The records START

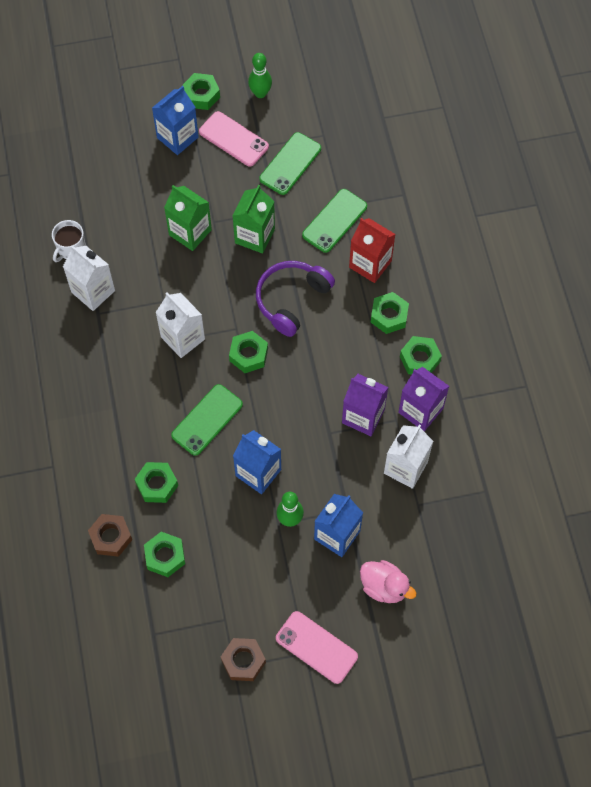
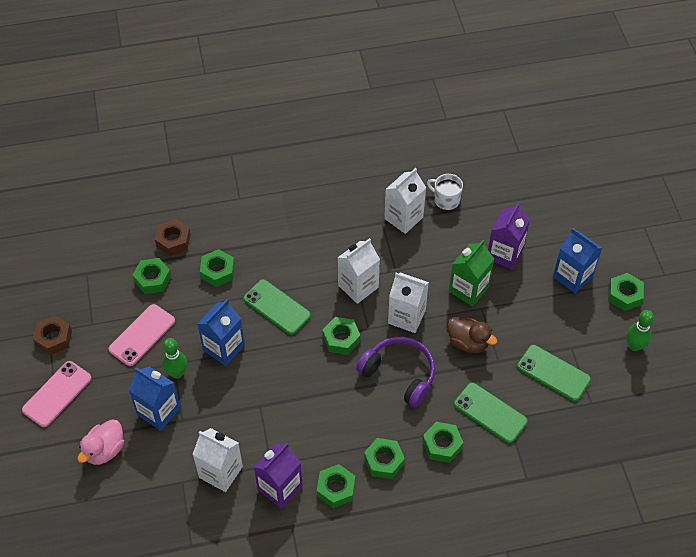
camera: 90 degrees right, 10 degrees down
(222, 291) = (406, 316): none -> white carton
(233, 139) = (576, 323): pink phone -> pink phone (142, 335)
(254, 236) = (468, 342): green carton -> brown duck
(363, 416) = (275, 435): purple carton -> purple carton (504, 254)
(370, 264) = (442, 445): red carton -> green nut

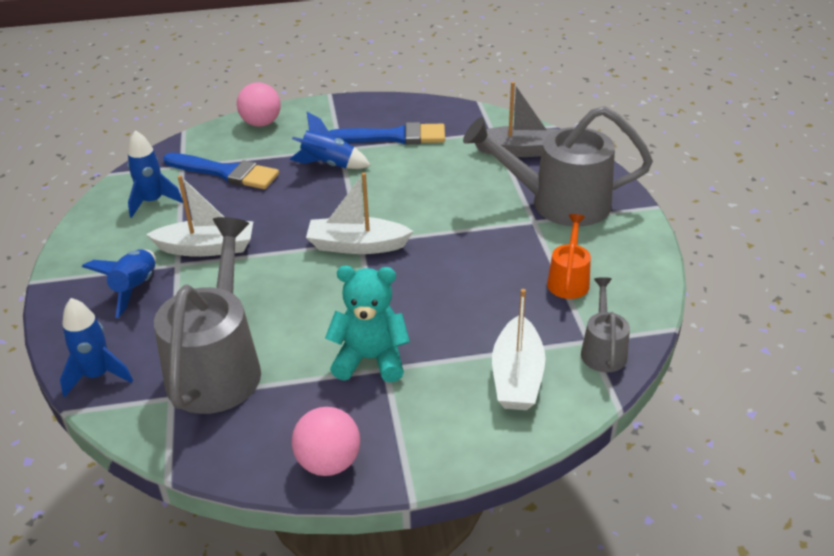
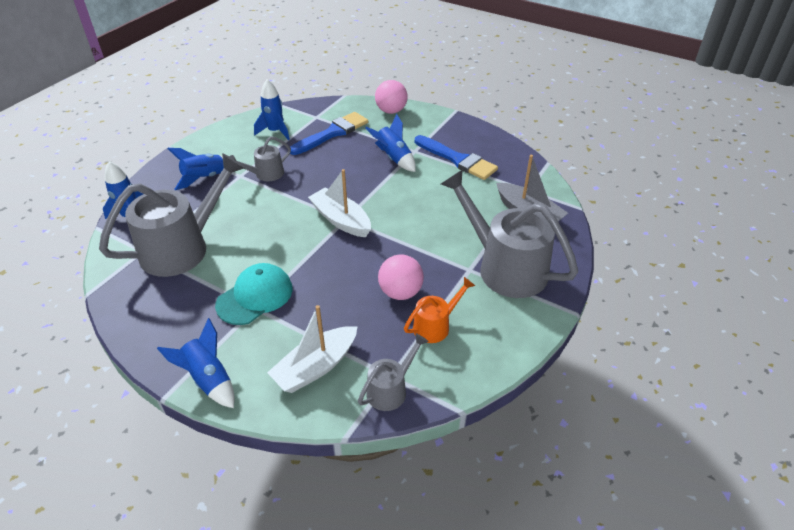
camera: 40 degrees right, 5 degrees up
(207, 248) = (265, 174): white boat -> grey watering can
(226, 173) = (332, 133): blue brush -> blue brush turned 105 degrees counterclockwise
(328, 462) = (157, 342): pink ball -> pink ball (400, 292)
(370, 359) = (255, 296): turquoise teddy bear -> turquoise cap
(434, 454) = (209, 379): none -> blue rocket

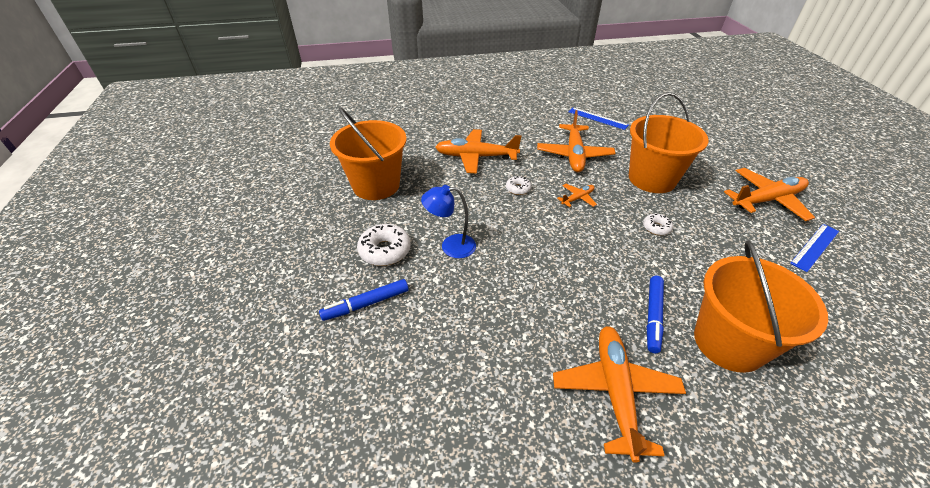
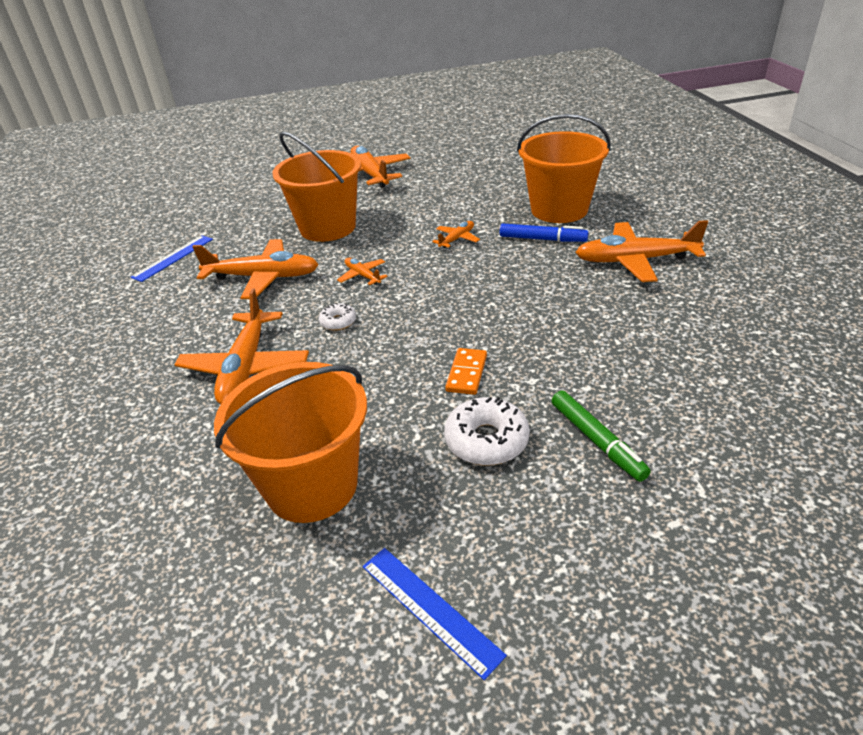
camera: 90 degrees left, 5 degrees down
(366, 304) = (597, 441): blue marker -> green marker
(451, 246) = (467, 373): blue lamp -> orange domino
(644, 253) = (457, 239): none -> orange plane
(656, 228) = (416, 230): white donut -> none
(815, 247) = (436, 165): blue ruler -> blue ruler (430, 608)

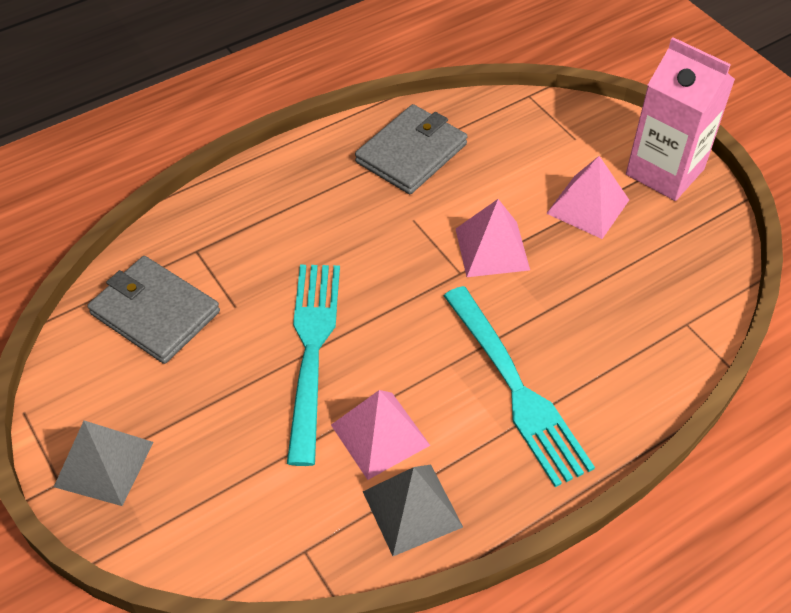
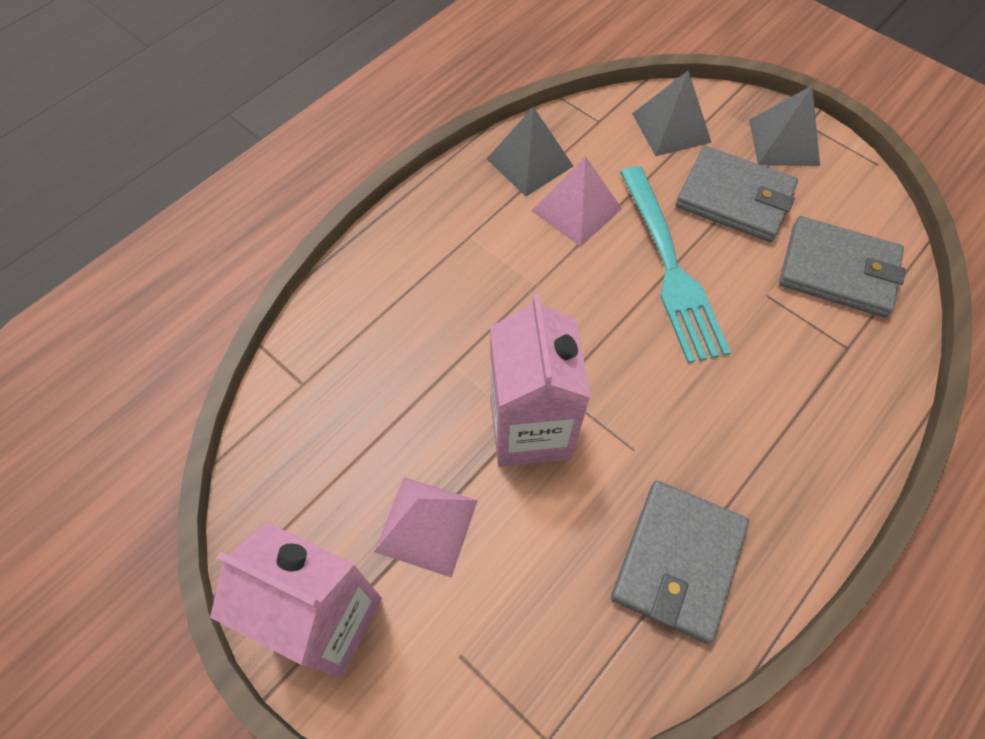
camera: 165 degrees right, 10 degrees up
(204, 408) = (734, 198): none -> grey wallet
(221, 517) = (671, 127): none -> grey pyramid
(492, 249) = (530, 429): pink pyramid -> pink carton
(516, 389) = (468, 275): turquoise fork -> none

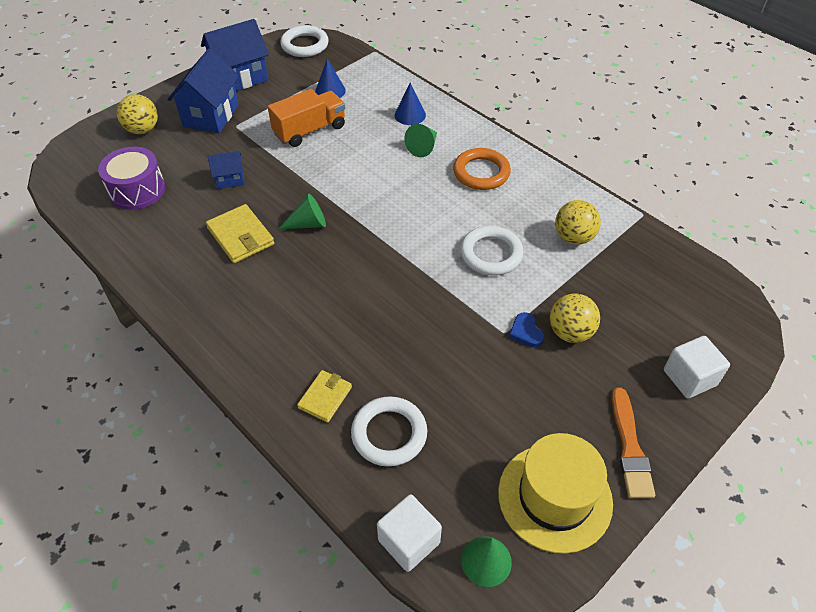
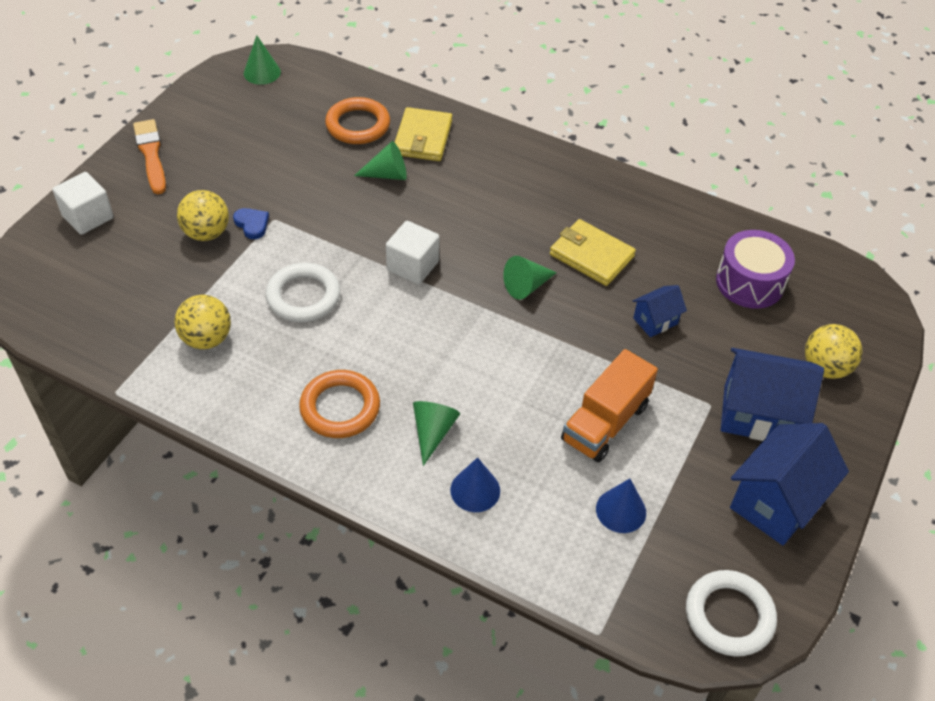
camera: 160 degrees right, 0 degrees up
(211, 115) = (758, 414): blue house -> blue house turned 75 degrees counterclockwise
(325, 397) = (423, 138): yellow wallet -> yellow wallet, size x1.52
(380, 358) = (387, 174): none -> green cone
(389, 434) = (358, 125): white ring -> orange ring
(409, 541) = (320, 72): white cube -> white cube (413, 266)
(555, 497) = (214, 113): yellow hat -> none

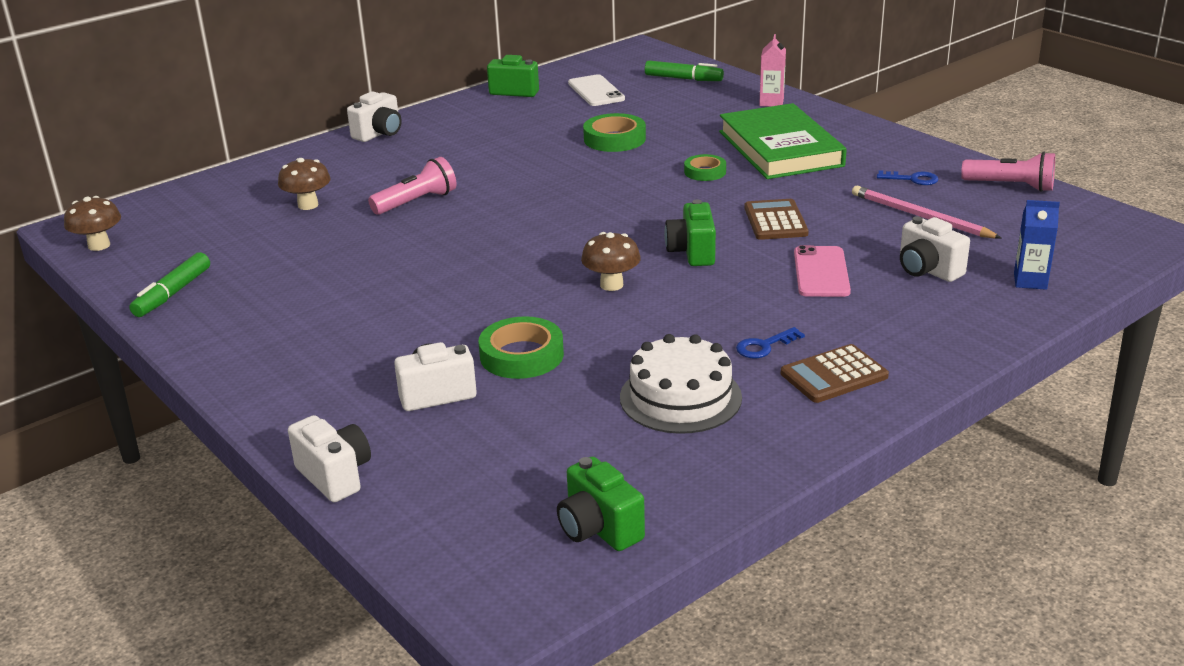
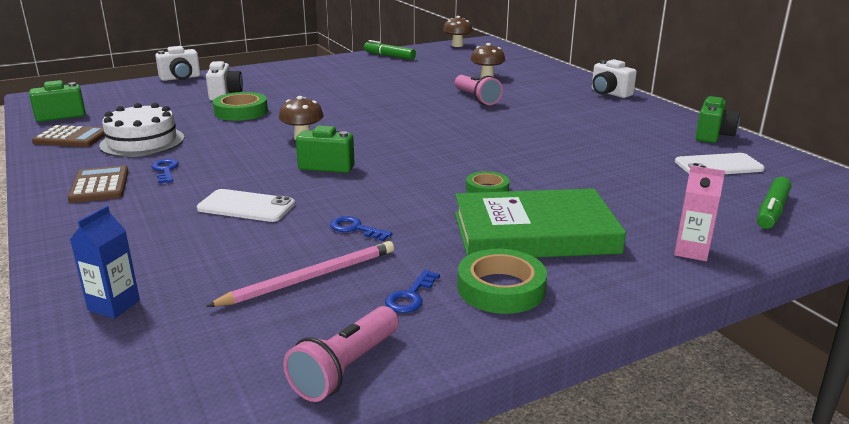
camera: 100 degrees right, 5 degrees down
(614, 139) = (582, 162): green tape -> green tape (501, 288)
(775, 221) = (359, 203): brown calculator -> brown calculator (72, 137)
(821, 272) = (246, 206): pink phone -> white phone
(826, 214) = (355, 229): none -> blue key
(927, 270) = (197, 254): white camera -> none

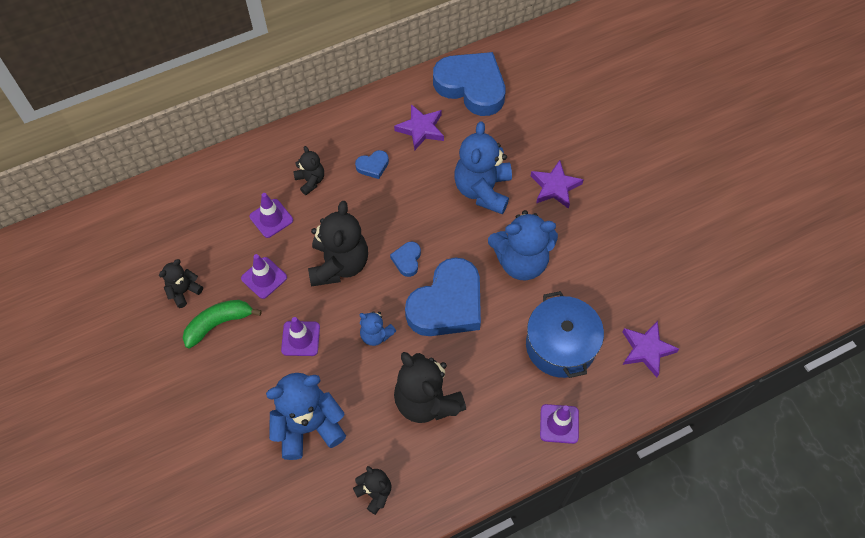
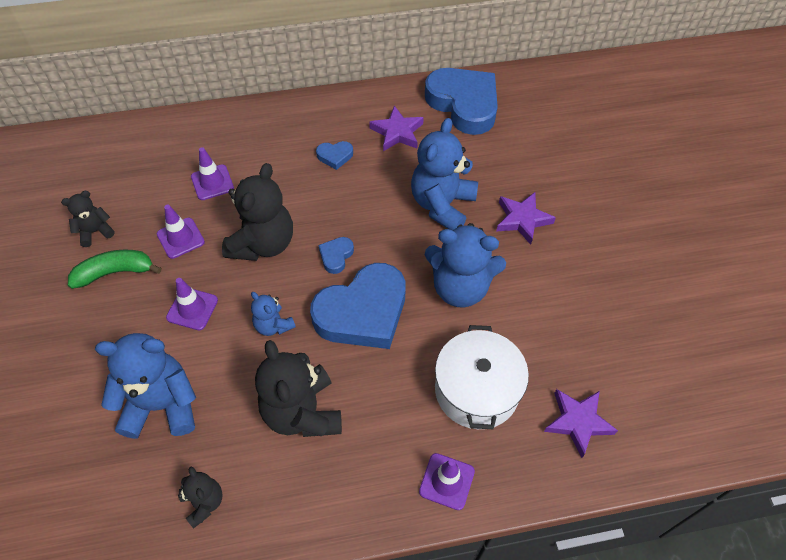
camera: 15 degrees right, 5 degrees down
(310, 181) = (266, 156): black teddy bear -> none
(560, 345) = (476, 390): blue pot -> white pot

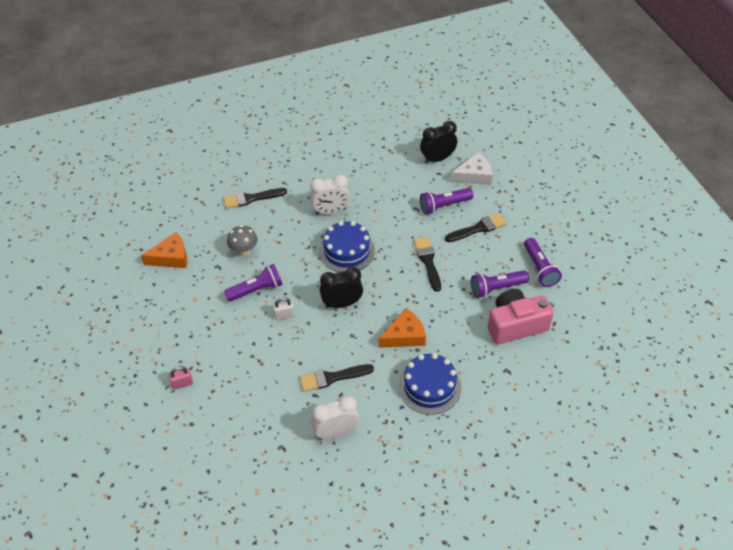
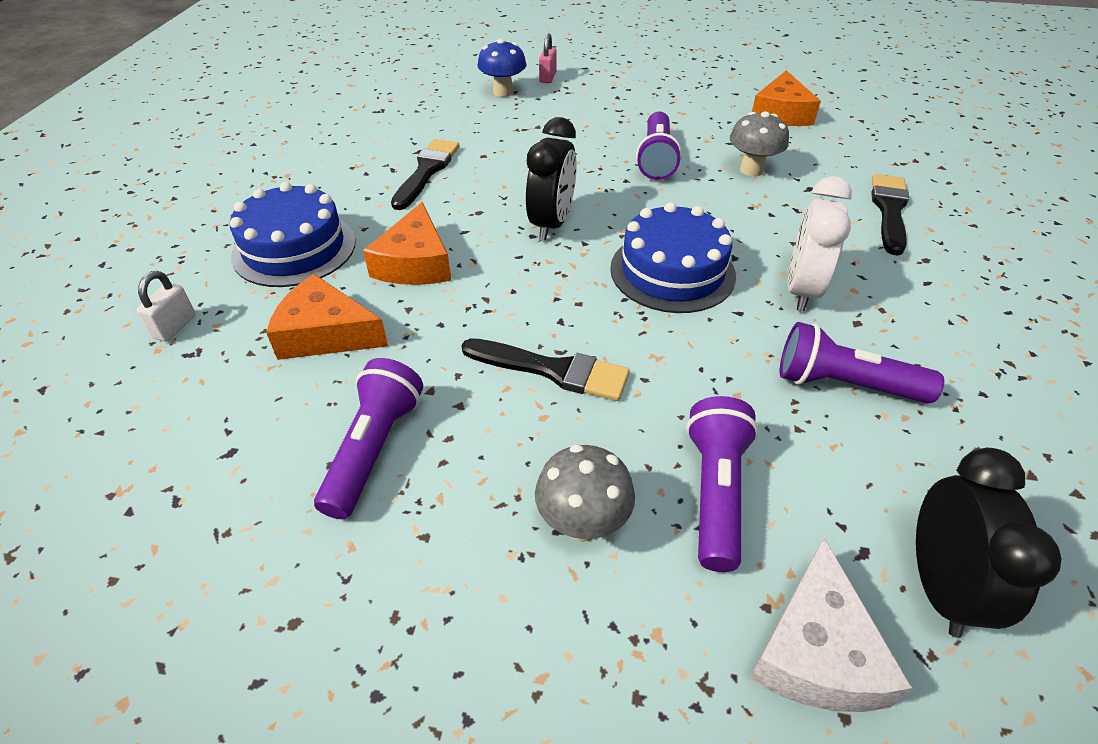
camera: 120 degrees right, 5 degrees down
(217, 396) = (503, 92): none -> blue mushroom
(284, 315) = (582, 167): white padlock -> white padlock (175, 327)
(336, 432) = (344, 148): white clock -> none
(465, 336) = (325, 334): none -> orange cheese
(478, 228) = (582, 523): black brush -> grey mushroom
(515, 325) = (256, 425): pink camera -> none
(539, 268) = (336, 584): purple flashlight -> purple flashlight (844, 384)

The records END

Using the entries above, reproduce word for word only the lines from the one that contains "(204, 408) = (734, 198): none -> grey wallet" to the one that contains "(211, 115) = (758, 414): blue", both ends included, and drop every picture.

#### Exercise solution:
(204, 408) = (734, 198): none -> grey wallet
(221, 517) = (671, 127): none -> grey pyramid
(492, 249) = (530, 429): pink pyramid -> pink carton
(516, 389) = (468, 275): turquoise fork -> none

camera: 160 degrees right, 0 degrees up
(211, 115) = (758, 414): blue house -> blue house turned 75 degrees counterclockwise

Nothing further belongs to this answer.